↓↓↓
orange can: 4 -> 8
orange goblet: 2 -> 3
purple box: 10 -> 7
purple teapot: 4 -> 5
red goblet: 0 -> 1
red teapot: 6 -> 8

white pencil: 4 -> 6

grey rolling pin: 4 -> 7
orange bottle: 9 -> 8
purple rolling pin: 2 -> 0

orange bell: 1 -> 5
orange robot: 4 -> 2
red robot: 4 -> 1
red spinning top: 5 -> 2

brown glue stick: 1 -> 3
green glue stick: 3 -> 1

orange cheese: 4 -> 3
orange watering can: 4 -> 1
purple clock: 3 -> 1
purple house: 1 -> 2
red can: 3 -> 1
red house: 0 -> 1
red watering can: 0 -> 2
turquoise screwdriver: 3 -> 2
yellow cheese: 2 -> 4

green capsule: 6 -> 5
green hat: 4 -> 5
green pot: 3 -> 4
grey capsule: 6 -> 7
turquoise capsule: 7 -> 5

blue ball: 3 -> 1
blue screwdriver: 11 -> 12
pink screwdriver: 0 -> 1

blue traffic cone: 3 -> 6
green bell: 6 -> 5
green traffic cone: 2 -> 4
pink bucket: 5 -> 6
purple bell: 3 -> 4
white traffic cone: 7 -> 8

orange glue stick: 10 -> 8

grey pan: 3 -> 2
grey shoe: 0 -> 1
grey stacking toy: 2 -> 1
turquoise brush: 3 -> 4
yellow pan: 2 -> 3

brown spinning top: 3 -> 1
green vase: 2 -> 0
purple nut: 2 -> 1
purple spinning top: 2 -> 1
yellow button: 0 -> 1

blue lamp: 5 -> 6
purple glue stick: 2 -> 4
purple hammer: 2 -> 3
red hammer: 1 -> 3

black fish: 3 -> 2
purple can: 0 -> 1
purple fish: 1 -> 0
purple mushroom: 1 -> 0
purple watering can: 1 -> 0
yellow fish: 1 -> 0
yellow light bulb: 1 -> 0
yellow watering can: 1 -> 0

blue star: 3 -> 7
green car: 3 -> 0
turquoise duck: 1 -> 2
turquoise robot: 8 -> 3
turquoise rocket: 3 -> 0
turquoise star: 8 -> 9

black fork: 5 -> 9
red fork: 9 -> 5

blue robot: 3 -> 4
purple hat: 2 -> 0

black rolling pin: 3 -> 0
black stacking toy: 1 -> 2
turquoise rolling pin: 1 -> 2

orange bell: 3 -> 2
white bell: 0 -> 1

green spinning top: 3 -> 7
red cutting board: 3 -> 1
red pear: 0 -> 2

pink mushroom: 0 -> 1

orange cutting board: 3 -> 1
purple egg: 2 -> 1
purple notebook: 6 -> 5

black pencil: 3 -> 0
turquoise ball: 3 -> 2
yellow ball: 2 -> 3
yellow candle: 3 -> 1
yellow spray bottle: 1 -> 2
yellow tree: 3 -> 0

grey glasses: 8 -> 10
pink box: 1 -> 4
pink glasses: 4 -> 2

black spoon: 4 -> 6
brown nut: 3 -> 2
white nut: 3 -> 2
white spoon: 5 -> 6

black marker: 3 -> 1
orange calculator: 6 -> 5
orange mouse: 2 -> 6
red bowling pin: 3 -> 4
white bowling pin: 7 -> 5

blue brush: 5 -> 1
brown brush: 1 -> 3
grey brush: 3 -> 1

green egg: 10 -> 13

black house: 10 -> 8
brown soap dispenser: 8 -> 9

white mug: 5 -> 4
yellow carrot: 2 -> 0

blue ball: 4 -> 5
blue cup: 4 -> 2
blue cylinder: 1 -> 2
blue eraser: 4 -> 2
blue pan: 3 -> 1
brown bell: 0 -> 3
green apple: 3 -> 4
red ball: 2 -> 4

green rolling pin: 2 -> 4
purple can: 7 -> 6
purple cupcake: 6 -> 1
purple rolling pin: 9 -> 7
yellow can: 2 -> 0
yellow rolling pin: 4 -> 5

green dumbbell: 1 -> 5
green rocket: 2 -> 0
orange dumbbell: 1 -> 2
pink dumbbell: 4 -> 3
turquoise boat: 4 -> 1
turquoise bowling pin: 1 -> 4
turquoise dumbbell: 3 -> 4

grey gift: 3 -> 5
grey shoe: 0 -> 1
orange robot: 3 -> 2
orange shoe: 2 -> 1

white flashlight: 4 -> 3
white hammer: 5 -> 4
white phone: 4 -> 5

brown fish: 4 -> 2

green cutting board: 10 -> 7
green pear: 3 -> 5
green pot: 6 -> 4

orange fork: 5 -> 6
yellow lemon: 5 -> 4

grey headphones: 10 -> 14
↑↑↑
** WHAT IS EXPECTED **
Please quote every record above exactly as it appears.

** ANSWER **
orange can: 4 -> 8
orange goblet: 2 -> 3
purple box: 10 -> 7
purple teapot: 4 -> 5
red goblet: 0 -> 1
red teapot: 6 -> 8

white pencil: 4 -> 6

grey rolling pin: 4 -> 7
orange bottle: 9 -> 8
purple rolling pin: 2 -> 0

orange bell: 1 -> 5
orange robot: 4 -> 2
red robot: 4 -> 1
red spinning top: 5 -> 2

brown glue stick: 1 -> 3
green glue stick: 3 -> 1

orange cheese: 4 -> 3
orange watering can: 4 -> 1
purple clock: 3 -> 1
purple house: 1 -> 2
red can: 3 -> 1
red house: 0 -> 1
red watering can: 0 -> 2
turquoise screwdriver: 3 -> 2
yellow cheese: 2 -> 4

green capsule: 6 -> 5
green hat: 4 -> 5
green pot: 3 -> 4
grey capsule: 6 -> 7
turquoise capsule: 7 -> 5

blue ball: 3 -> 1
blue screwdriver: 11 -> 12
pink screwdriver: 0 -> 1

blue traffic cone: 3 -> 6
green bell: 6 -> 5
green traffic cone: 2 -> 4
pink bucket: 5 -> 6
purple bell: 3 -> 4
white traffic cone: 7 -> 8

orange glue stick: 10 -> 8

grey pan: 3 -> 2
grey shoe: 0 -> 1
grey stacking toy: 2 -> 1
turquoise brush: 3 -> 4
yellow pan: 2 -> 3

brown spinning top: 3 -> 1
green vase: 2 -> 0
purple nut: 2 -> 1
purple spinning top: 2 -> 1
yellow button: 0 -> 1

blue lamp: 5 -> 6
purple glue stick: 2 -> 4
purple hammer: 2 -> 3
red hammer: 1 -> 3

black fish: 3 -> 2
purple can: 0 -> 1
purple fish: 1 -> 0
purple mushroom: 1 -> 0
purple watering can: 1 -> 0
yellow fish: 1 -> 0
yellow light bulb: 1 -> 0
yellow watering can: 1 -> 0

blue star: 3 -> 7
green car: 3 -> 0
turquoise duck: 1 -> 2
turquoise robot: 8 -> 3
turquoise rocket: 3 -> 0
turquoise star: 8 -> 9

black fork: 5 -> 9
red fork: 9 -> 5

blue robot: 3 -> 4
purple hat: 2 -> 0

black rolling pin: 3 -> 0
black stacking toy: 1 -> 2
turquoise rolling pin: 1 -> 2

orange bell: 3 -> 2
white bell: 0 -> 1

green spinning top: 3 -> 7
red cutting board: 3 -> 1
red pear: 0 -> 2

pink mushroom: 0 -> 1

orange cutting board: 3 -> 1
purple egg: 2 -> 1
purple notebook: 6 -> 5

black pencil: 3 -> 0
turquoise ball: 3 -> 2
yellow ball: 2 -> 3
yellow candle: 3 -> 1
yellow spray bottle: 1 -> 2
yellow tree: 3 -> 0

grey glasses: 8 -> 10
pink box: 1 -> 4
pink glasses: 4 -> 2

black spoon: 4 -> 6
brown nut: 3 -> 2
white nut: 3 -> 2
white spoon: 5 -> 6

black marker: 3 -> 1
orange calculator: 6 -> 5
orange mouse: 2 -> 6
red bowling pin: 3 -> 4
white bowling pin: 7 -> 5

blue brush: 5 -> 1
brown brush: 1 -> 3
grey brush: 3 -> 1

green egg: 10 -> 13

black house: 10 -> 8
brown soap dispenser: 8 -> 9

white mug: 5 -> 4
yellow carrot: 2 -> 0

blue ball: 4 -> 5
blue cup: 4 -> 2
blue cylinder: 1 -> 2
blue eraser: 4 -> 2
blue pan: 3 -> 1
brown bell: 0 -> 3
green apple: 3 -> 4
red ball: 2 -> 4

green rolling pin: 2 -> 4
purple can: 7 -> 6
purple cupcake: 6 -> 1
purple rolling pin: 9 -> 7
yellow can: 2 -> 0
yellow rolling pin: 4 -> 5

green dumbbell: 1 -> 5
green rocket: 2 -> 0
orange dumbbell: 1 -> 2
pink dumbbell: 4 -> 3
turquoise boat: 4 -> 1
turquoise bowling pin: 1 -> 4
turquoise dumbbell: 3 -> 4

grey gift: 3 -> 5
grey shoe: 0 -> 1
orange robot: 3 -> 2
orange shoe: 2 -> 1

white flashlight: 4 -> 3
white hammer: 5 -> 4
white phone: 4 -> 5

brown fish: 4 -> 2

green cutting board: 10 -> 7
green pear: 3 -> 5
green pot: 6 -> 4

orange fork: 5 -> 6
yellow lemon: 5 -> 4

grey headphones: 10 -> 14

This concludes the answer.